*DATA EXCERPTS*:

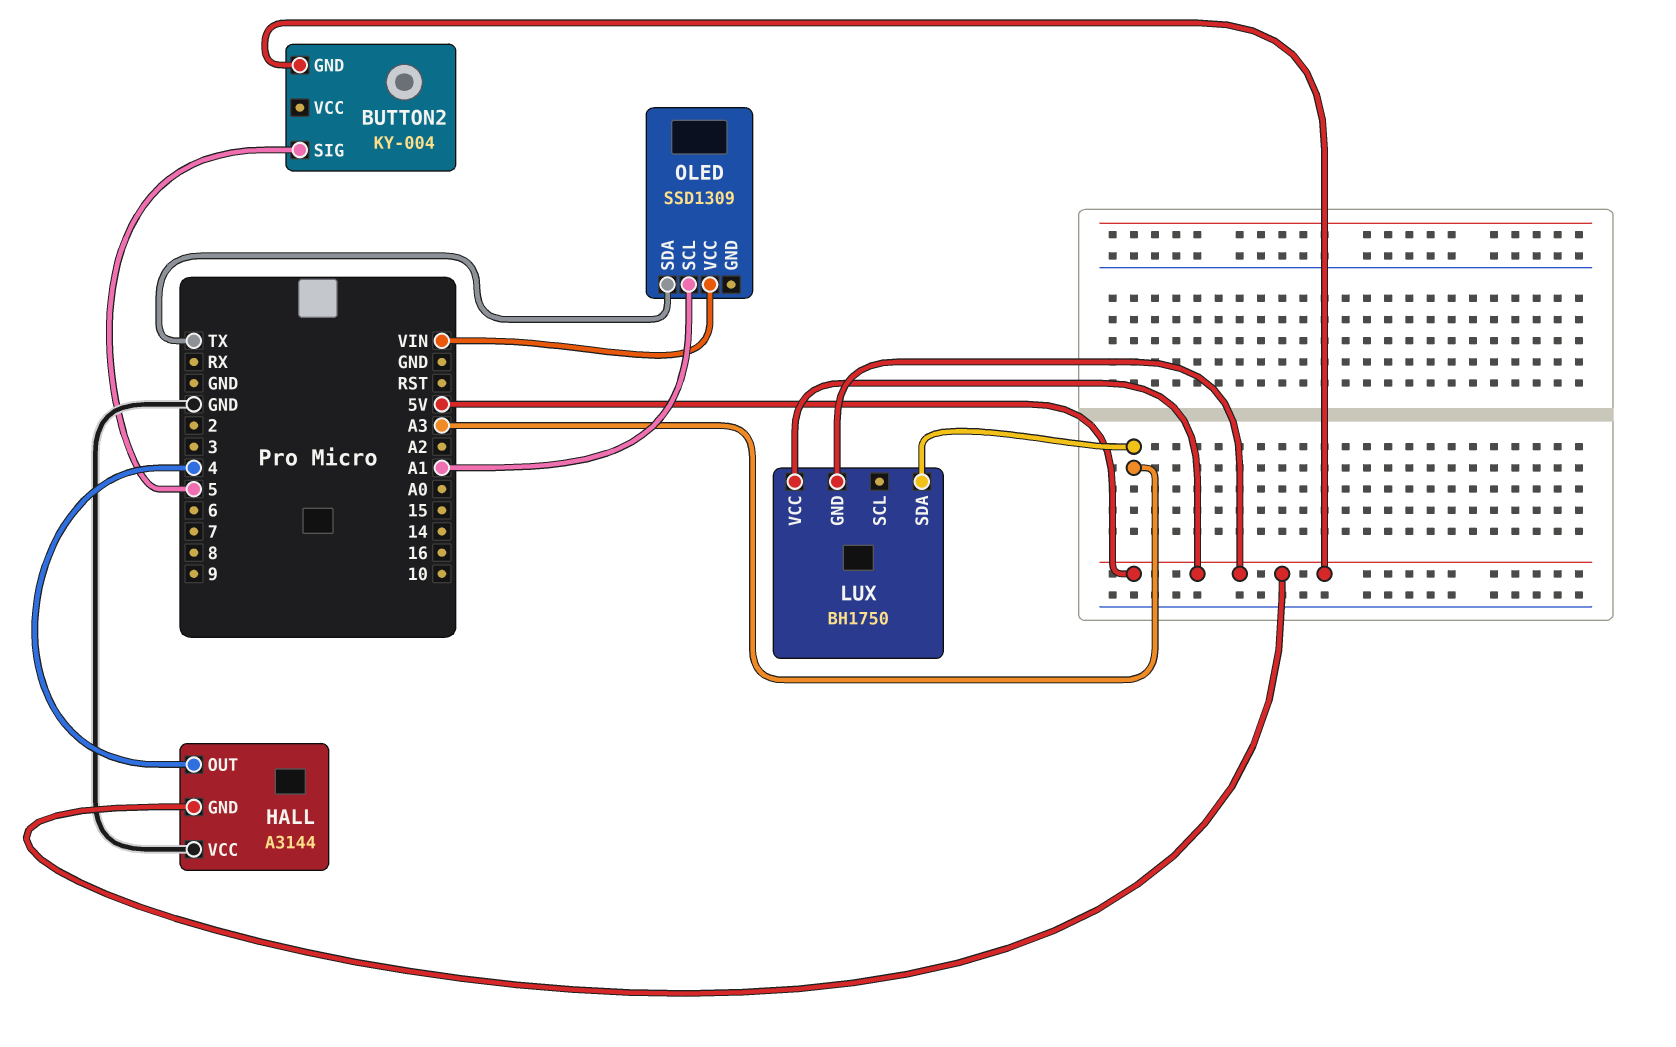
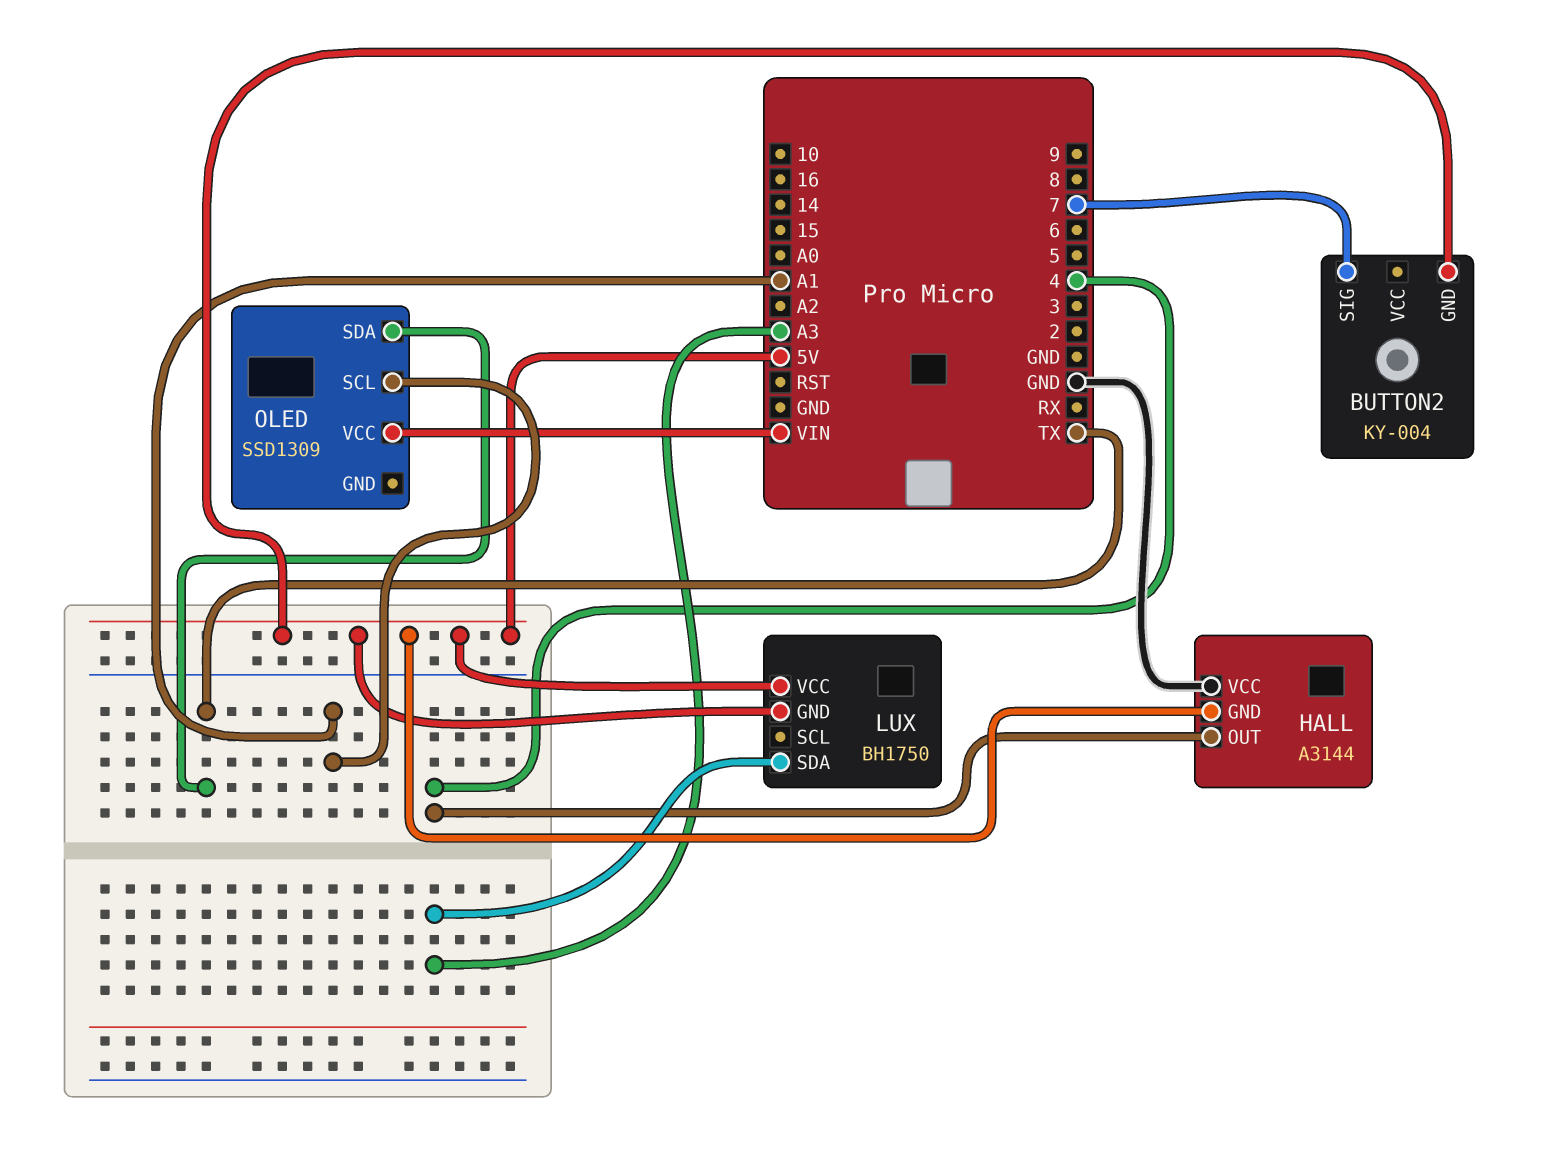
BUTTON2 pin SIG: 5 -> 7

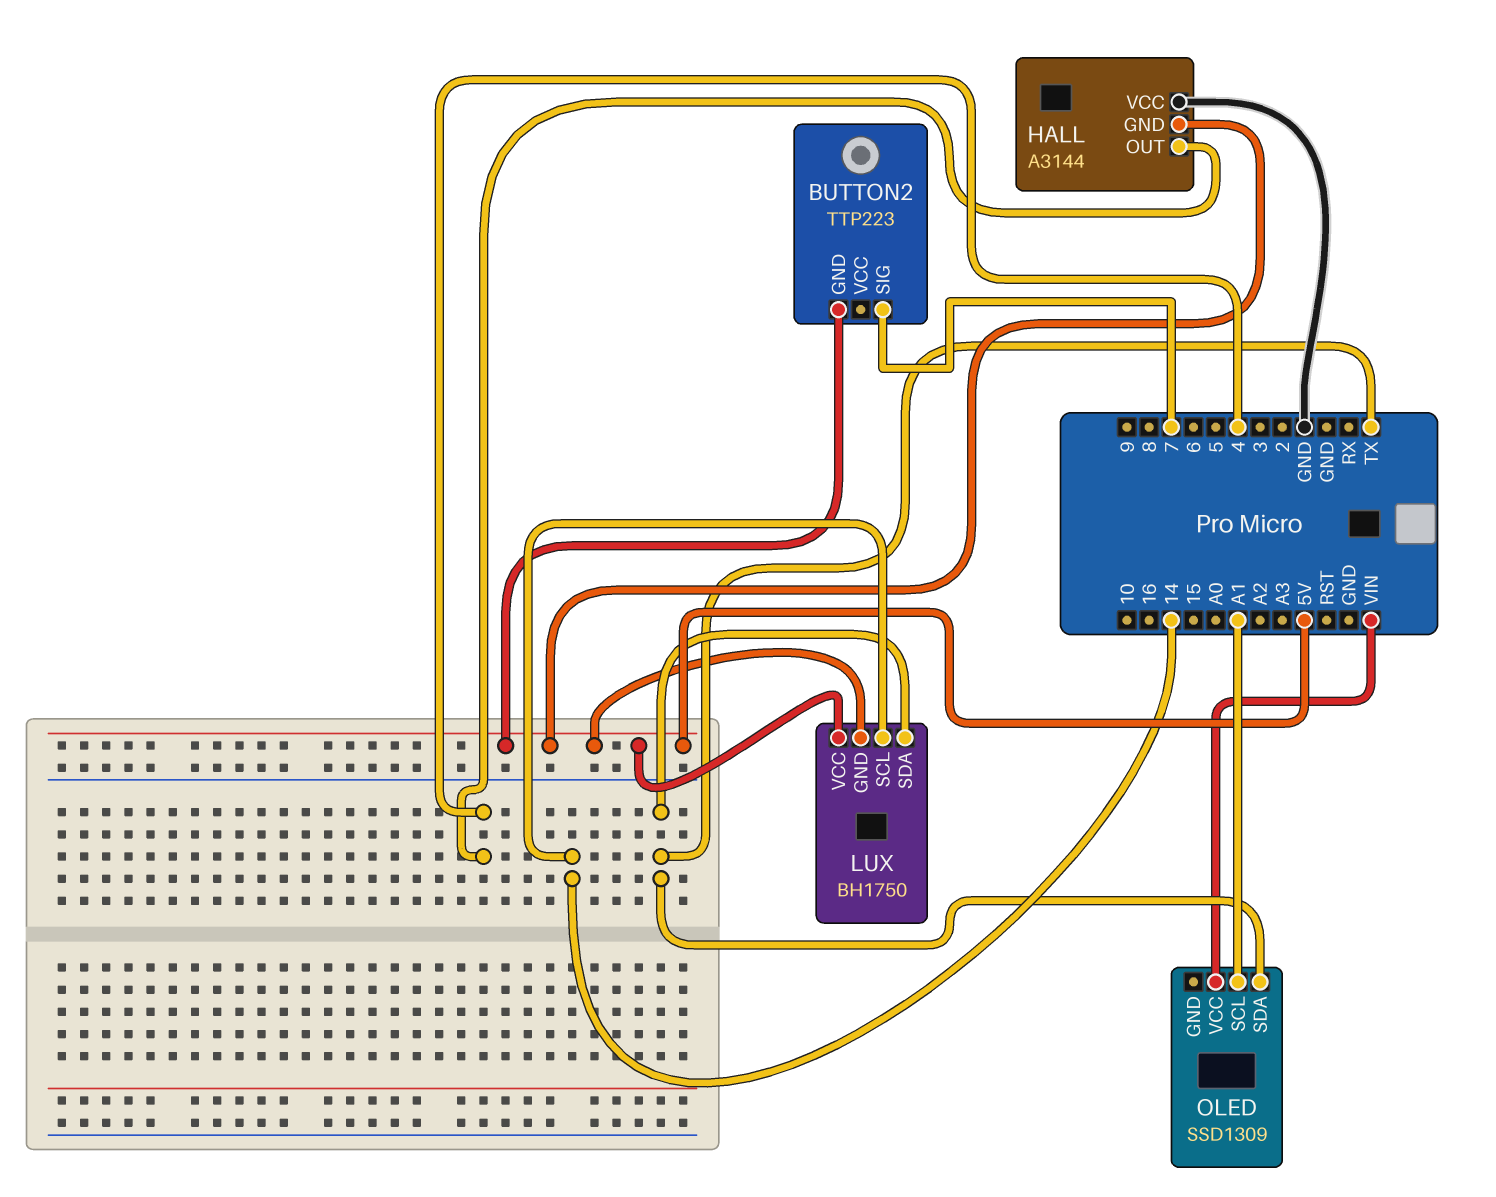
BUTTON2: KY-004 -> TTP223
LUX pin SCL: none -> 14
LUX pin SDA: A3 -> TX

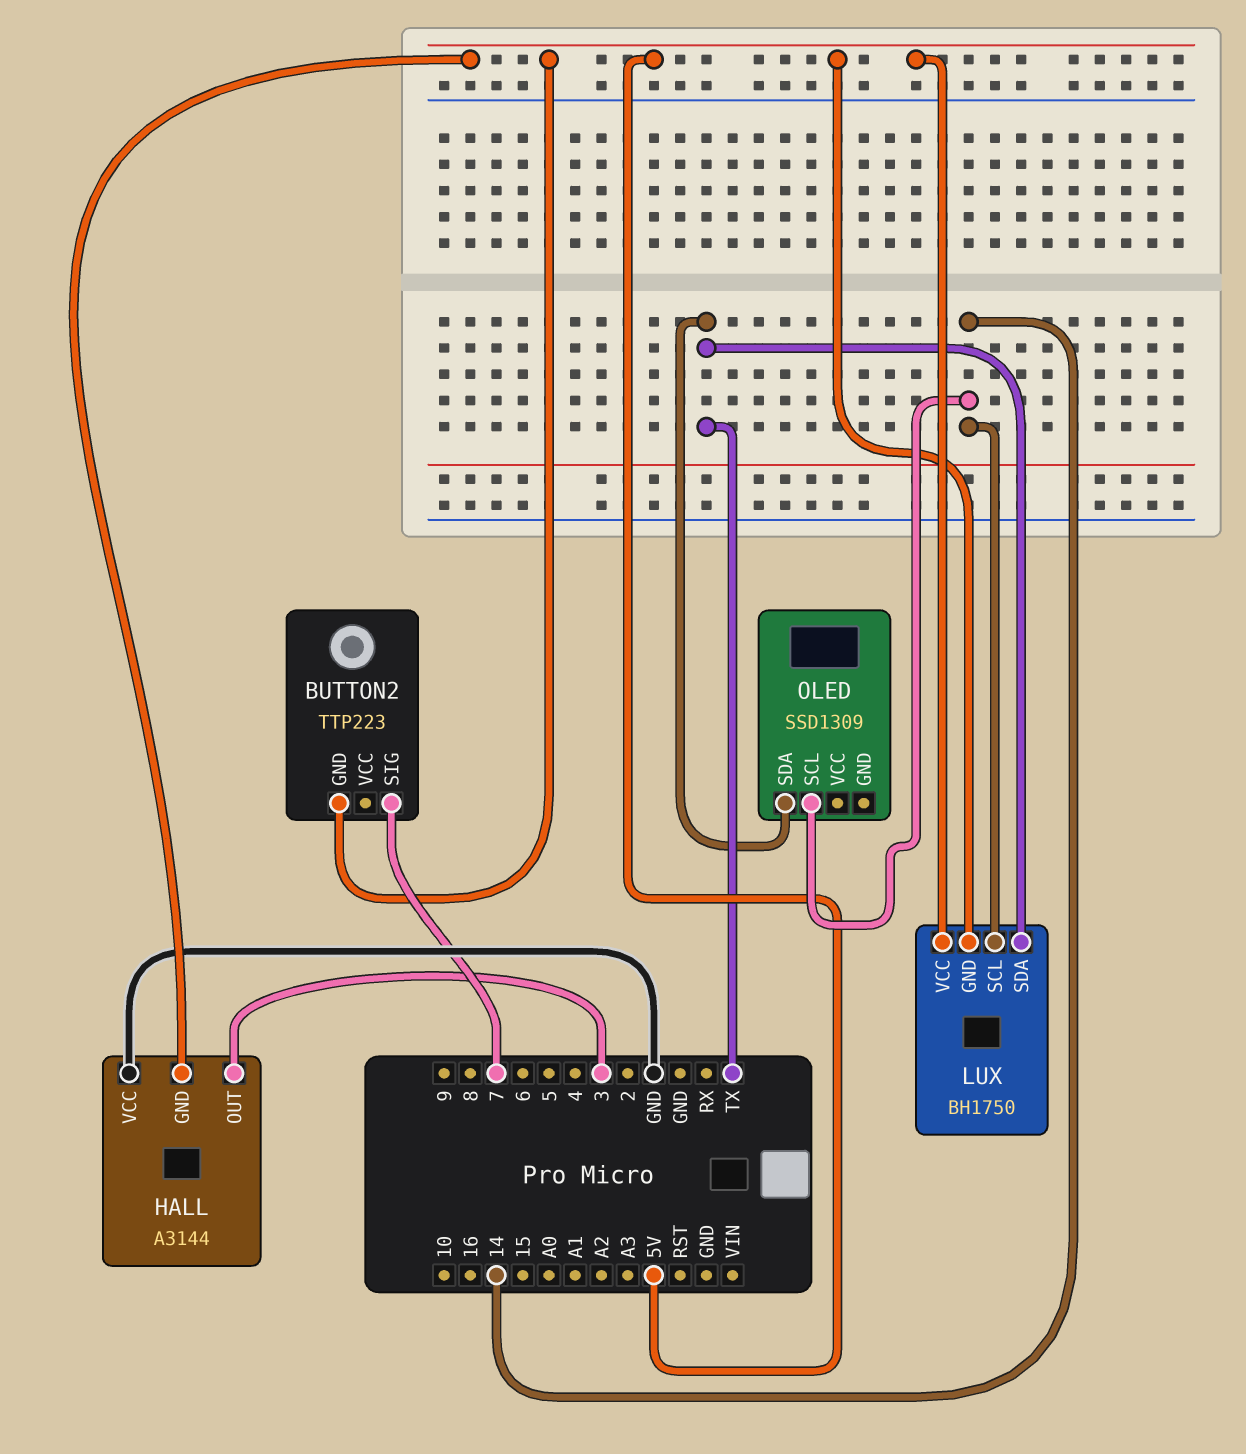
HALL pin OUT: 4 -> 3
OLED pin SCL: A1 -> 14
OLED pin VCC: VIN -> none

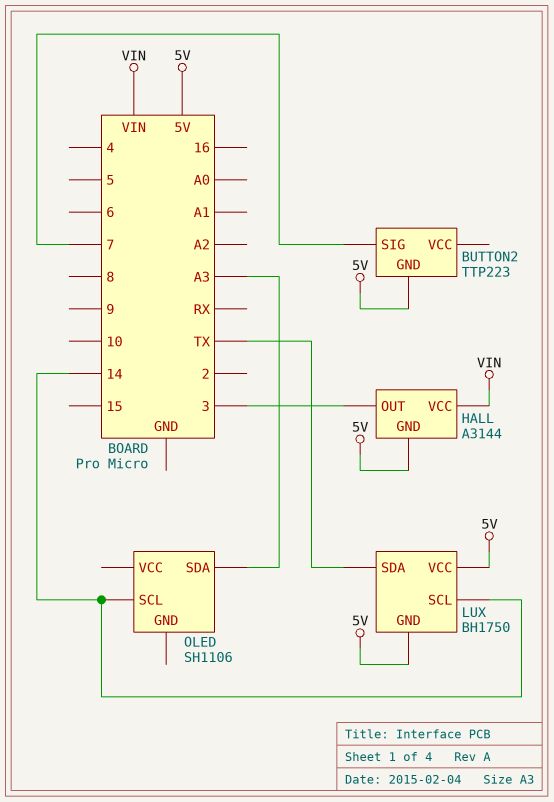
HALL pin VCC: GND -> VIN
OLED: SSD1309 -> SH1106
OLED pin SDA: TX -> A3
* * *
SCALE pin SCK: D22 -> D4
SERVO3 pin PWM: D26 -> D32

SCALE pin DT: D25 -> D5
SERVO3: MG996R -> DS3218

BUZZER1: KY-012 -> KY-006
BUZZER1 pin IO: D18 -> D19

*DIRECTIONS FOR THIS TASK*: Only the lines of the data holding the string "SCALE" are wanted; copy each of them.

*ANSWER BOX*:
SCALE pin SCK: D22 -> D4
SCALE pin DT: D25 -> D5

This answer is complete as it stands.